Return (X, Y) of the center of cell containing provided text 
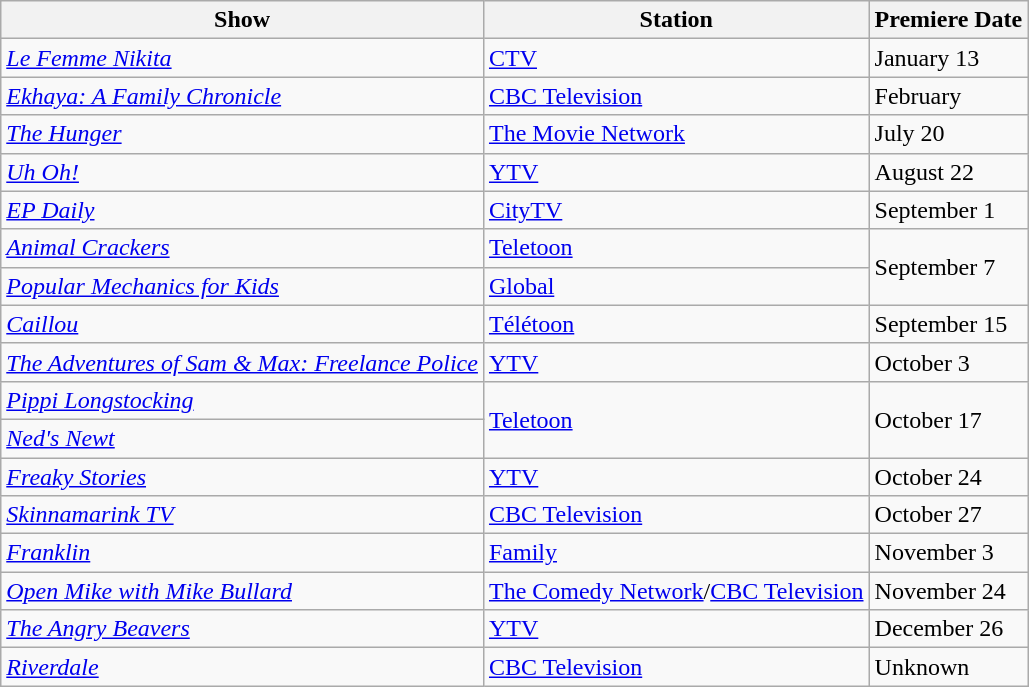
The Hunger (242, 134)
Skinnamarink TV (242, 515)
July 20 (948, 134)
Franklin (242, 553)
Open Mike with Mike Bullard (242, 591)
Show (242, 20)
Le Femme Nikita (242, 58)
October 17 (948, 419)
Unknown (948, 667)
The Comedy Network/CBC Television (676, 591)
December 26 (948, 629)
September 15 (948, 324)
Télétoon (676, 324)
Premiere Date (948, 20)
Station (676, 20)
CityTV (676, 210)
February (948, 96)
EP Daily (242, 210)
Riverdale (242, 667)
Ekhaya: A Family Chronicle (242, 96)
November 3 (948, 553)
Uh Oh! (242, 172)
CTV (676, 58)
The Movie Network (676, 134)
September 1 (948, 210)
January 13 (948, 58)
Ned's Newt (242, 438)
Freaky Stories (242, 477)
October 24 (948, 477)
Pippi Longstocking (242, 400)
Popular Mechanics for Kids (242, 286)
November 24 (948, 591)
October 3 (948, 362)
August 22 (948, 172)
The Angry Beavers (242, 629)
Animal Crackers (242, 248)
September 7 (948, 267)
The Adventures of Sam & Max: Freelance Police (242, 362)
Caillou (242, 324)
Global (676, 286)
Family (676, 553)
October 27 (948, 515)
☆ ☆ ☆ ☆ ☆
Instructions to follow: Copy the stretch of the listing from the line containing "The Hunger (242, 134)" through the end of the listing, keeping every line unchanged.

Full answer:
The Hunger (242, 134)
Skinnamarink TV (242, 515)
July 20 (948, 134)
Franklin (242, 553)
Open Mike with Mike Bullard (242, 591)
Show (242, 20)
Le Femme Nikita (242, 58)
October 17 (948, 419)
Unknown (948, 667)
The Comedy Network/CBC Television (676, 591)
December 26 (948, 629)
September 15 (948, 324)
Télétoon (676, 324)
Premiere Date (948, 20)
Station (676, 20)
CityTV (676, 210)
February (948, 96)
EP Daily (242, 210)
Riverdale (242, 667)
Ekhaya: A Family Chronicle (242, 96)
November 3 (948, 553)
Uh Oh! (242, 172)
CTV (676, 58)
The Movie Network (676, 134)
September 1 (948, 210)
January 13 (948, 58)
Ned's Newt (242, 438)
Freaky Stories (242, 477)
October 24 (948, 477)
Pippi Longstocking (242, 400)
Popular Mechanics for Kids (242, 286)
November 24 (948, 591)
October 3 (948, 362)
August 22 (948, 172)
The Angry Beavers (242, 629)
Animal Crackers (242, 248)
September 7 (948, 267)
The Adventures of Sam & Max: Freelance Police (242, 362)
Caillou (242, 324)
Global (676, 286)
Family (676, 553)
October 27 (948, 515)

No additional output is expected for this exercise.